Items from a dataset:
....

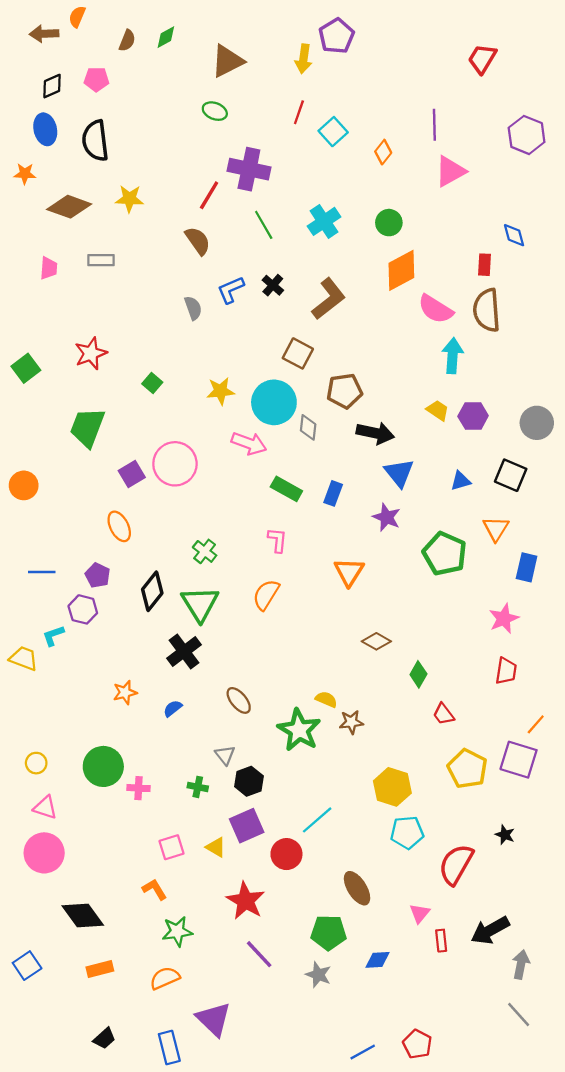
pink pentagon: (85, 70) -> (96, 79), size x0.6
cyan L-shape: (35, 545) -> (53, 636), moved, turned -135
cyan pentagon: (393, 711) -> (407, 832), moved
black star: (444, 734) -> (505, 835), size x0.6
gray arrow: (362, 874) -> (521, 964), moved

....

REQUIRED ACTION ▸ Please tally the lines of the entries that hold "pentagon" and give only the resulting number.

ANSWER SPACE ▸ 2